§ Exercise directions: Reproduce the records exactly, but not the pictures.

§ Recorded data:
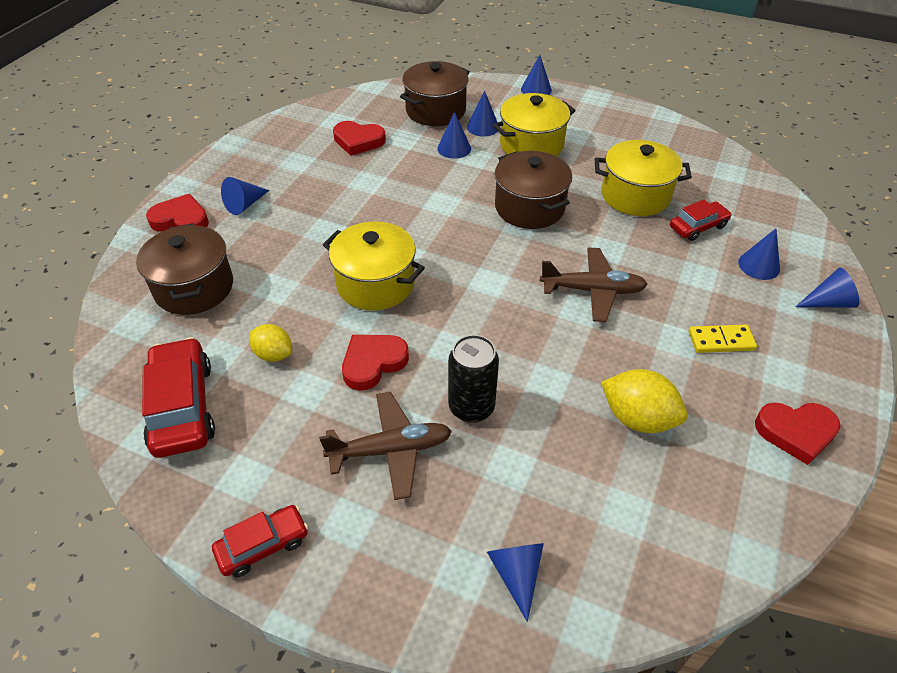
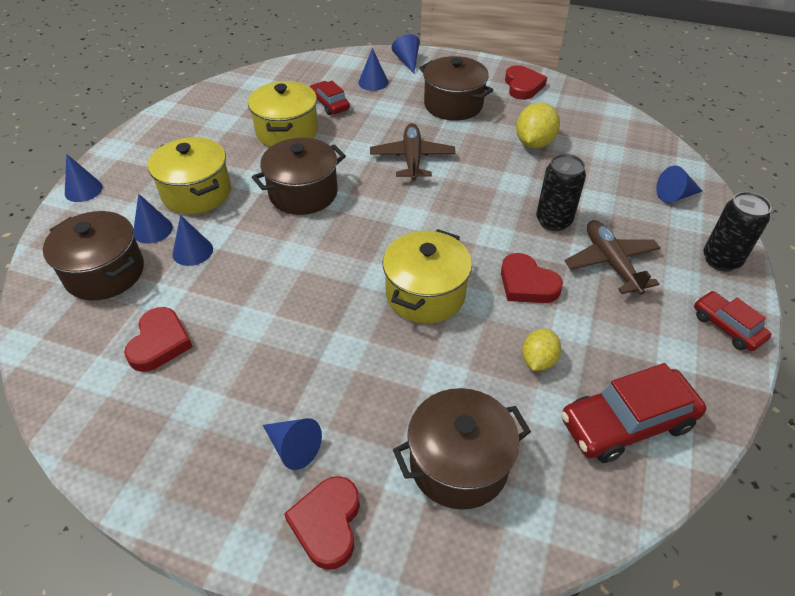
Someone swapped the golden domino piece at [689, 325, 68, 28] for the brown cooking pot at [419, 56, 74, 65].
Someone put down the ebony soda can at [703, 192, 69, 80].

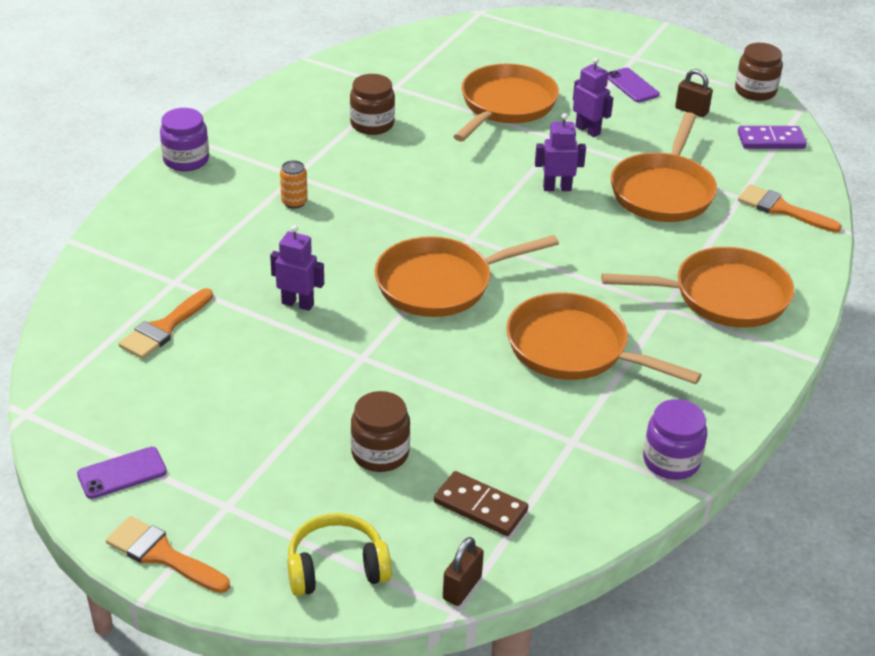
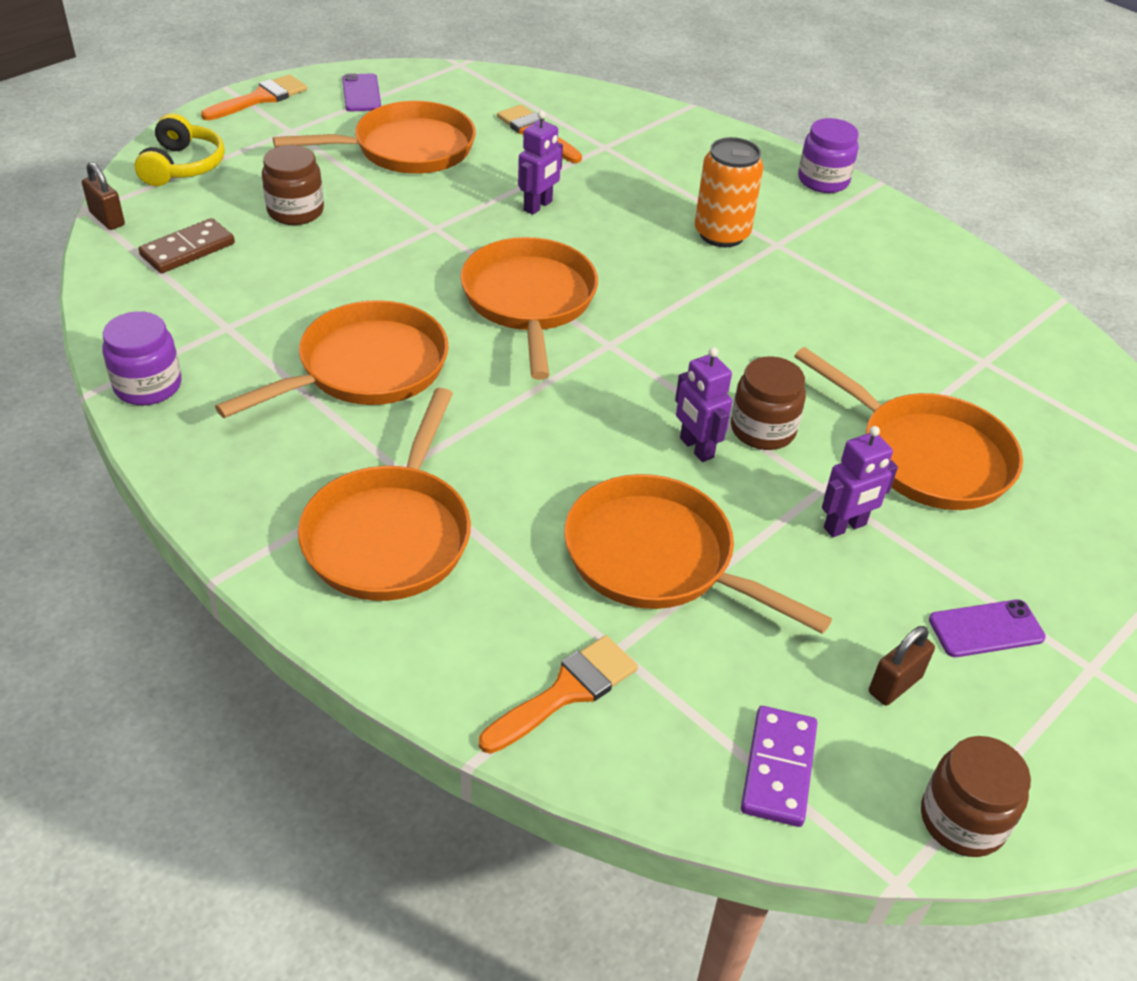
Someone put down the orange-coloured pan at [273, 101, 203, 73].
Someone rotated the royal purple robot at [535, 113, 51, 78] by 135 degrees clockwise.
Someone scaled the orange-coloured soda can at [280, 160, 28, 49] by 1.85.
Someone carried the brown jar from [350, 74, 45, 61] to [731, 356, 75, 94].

§ Response below:
Someone swapped the golden domino piece at [689, 325, 68, 28] for the brown cooking pot at [419, 56, 74, 65].
Someone put down the ebony soda can at [703, 192, 69, 80].

Someone put down the orange-coloured pan at [273, 101, 203, 73].
Someone rotated the royal purple robot at [535, 113, 51, 78] by 135 degrees clockwise.
Someone scaled the orange-coloured soda can at [280, 160, 28, 49] by 1.85.
Someone carried the brown jar from [350, 74, 45, 61] to [731, 356, 75, 94].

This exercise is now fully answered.